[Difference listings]
════════════════

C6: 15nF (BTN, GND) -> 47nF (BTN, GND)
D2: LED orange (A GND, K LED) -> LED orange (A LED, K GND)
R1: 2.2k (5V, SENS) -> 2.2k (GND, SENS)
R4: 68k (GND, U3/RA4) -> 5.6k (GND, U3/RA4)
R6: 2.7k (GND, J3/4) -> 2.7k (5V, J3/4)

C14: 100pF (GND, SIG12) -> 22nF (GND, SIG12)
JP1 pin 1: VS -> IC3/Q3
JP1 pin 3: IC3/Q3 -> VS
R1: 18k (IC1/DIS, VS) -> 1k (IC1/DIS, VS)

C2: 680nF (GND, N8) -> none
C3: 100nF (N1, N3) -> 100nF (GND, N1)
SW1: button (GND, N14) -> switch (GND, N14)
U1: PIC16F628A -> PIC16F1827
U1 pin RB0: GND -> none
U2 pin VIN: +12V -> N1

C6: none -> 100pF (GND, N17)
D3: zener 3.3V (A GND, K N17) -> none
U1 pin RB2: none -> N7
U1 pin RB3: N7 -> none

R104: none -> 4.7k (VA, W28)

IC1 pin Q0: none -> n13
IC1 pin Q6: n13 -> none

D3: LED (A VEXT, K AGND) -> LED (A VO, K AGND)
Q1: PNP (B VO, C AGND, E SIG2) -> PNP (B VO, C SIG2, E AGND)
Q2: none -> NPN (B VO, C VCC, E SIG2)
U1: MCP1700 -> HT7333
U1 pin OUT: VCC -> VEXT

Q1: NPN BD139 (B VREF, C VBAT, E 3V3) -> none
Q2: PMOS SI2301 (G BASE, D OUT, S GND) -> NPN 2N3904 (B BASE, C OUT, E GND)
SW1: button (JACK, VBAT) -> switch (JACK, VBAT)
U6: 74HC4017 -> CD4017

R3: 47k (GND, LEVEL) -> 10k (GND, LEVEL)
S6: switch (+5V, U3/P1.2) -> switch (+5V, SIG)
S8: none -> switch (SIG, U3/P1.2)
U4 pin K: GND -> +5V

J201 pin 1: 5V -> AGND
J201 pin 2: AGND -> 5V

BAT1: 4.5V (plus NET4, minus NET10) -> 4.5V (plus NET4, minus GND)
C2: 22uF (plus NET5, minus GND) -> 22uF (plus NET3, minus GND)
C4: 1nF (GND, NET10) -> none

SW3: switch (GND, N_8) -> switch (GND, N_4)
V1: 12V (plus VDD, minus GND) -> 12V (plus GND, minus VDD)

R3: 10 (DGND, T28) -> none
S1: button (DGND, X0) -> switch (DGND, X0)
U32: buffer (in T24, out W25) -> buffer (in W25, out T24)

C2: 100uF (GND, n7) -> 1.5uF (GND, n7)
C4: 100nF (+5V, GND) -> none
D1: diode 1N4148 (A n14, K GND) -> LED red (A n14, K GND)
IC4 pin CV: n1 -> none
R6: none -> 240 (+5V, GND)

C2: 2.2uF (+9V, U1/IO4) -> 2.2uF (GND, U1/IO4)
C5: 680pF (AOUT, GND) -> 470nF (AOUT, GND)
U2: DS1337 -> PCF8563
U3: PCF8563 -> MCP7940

════════════════

- [Exercise objective]
Look above for the line holding "C14: 100pF (GND, SIG12) -> 22nF (GND, SIG12)" and the line holding "D3: LED (A VEXT, K". Retype both, and every line between them, word for word and nothing else.

- [Finished exercise]
C14: 100pF (GND, SIG12) -> 22nF (GND, SIG12)
JP1 pin 1: VS -> IC3/Q3
JP1 pin 3: IC3/Q3 -> VS
R1: 18k (IC1/DIS, VS) -> 1k (IC1/DIS, VS)

C2: 680nF (GND, N8) -> none
C3: 100nF (N1, N3) -> 100nF (GND, N1)
SW1: button (GND, N14) -> switch (GND, N14)
U1: PIC16F628A -> PIC16F1827
U1 pin RB0: GND -> none
U2 pin VIN: +12V -> N1

C6: none -> 100pF (GND, N17)
D3: zener 3.3V (A GND, K N17) -> none
U1 pin RB2: none -> N7
U1 pin RB3: N7 -> none

R104: none -> 4.7k (VA, W28)

IC1 pin Q0: none -> n13
IC1 pin Q6: n13 -> none

D3: LED (A VEXT, K AGND) -> LED (A VO, K AGND)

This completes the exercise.